Before-and-after object listings:
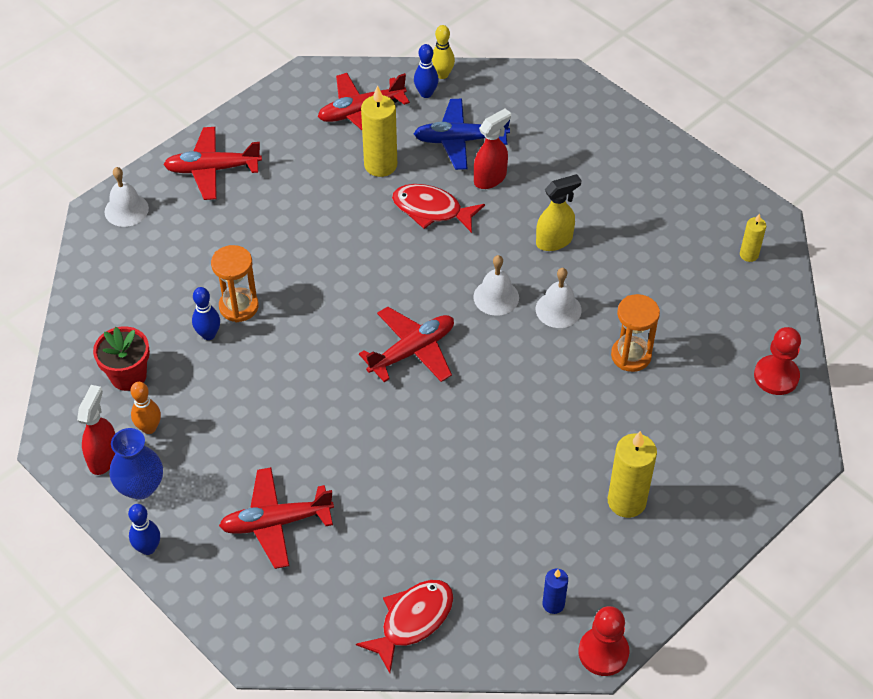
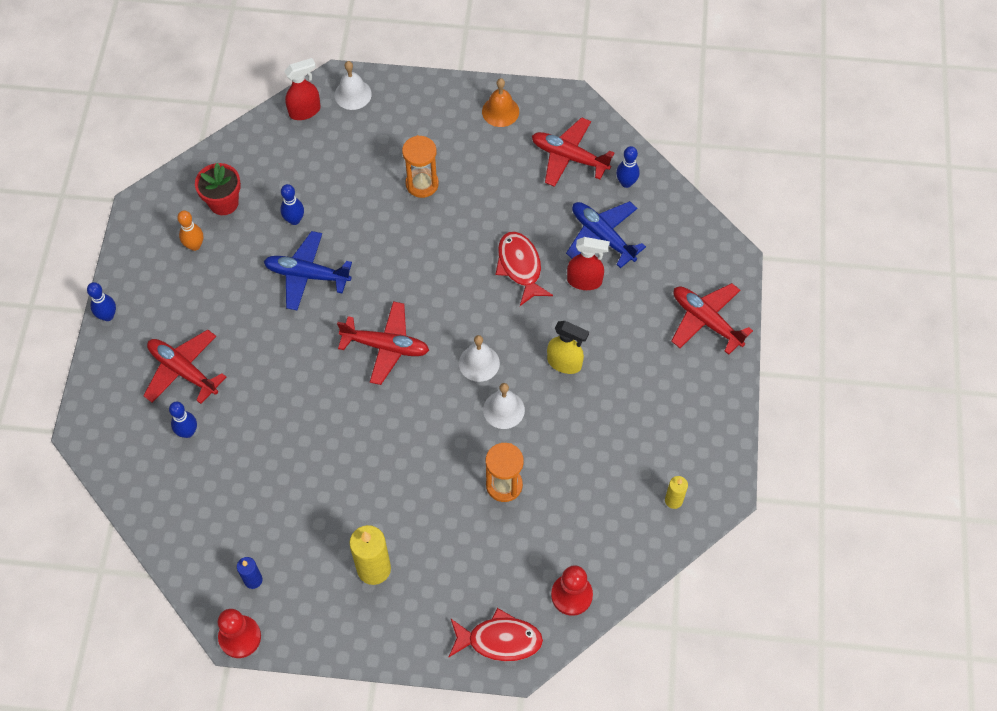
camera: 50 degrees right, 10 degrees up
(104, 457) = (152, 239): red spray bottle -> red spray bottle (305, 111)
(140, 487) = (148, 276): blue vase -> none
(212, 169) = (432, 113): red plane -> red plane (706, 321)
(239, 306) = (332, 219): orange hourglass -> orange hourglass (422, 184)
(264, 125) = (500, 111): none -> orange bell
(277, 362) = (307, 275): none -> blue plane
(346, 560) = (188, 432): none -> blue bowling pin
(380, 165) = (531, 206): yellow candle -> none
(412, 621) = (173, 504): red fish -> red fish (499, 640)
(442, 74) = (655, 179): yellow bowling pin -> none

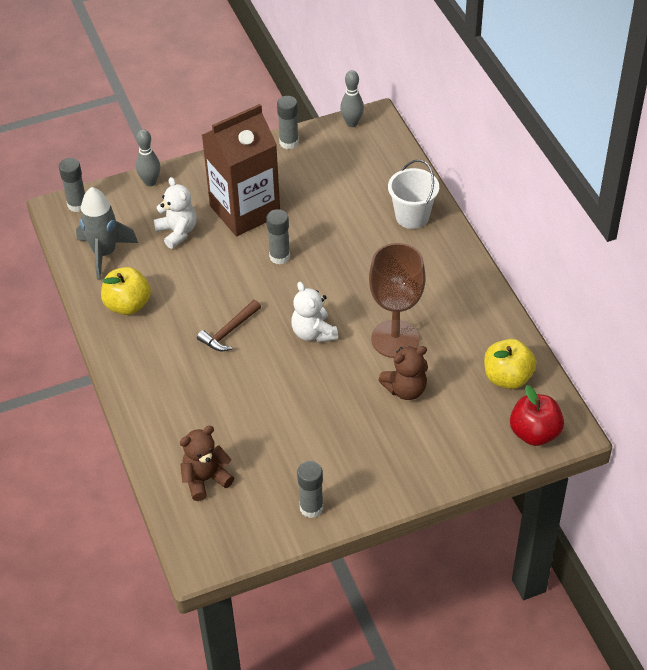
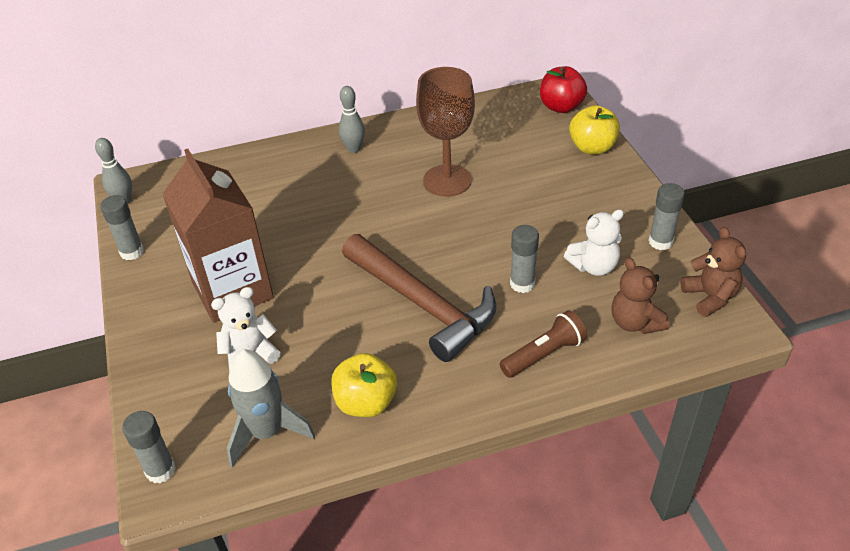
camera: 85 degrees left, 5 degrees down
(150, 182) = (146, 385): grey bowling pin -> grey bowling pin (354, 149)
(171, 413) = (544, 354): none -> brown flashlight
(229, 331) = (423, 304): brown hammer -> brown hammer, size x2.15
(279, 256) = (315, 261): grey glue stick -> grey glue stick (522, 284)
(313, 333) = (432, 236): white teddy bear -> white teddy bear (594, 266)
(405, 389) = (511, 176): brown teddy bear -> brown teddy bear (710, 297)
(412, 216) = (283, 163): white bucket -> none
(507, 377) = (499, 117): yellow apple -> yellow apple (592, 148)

- **Work to complete**
Looking through the records, copy out every line in which the word "brown" is found.

- **Result**
(171, 413) = (544, 354): none -> brown flashlight
(229, 331) = (423, 304): brown hammer -> brown hammer, size x2.15
(405, 389) = (511, 176): brown teddy bear -> brown teddy bear (710, 297)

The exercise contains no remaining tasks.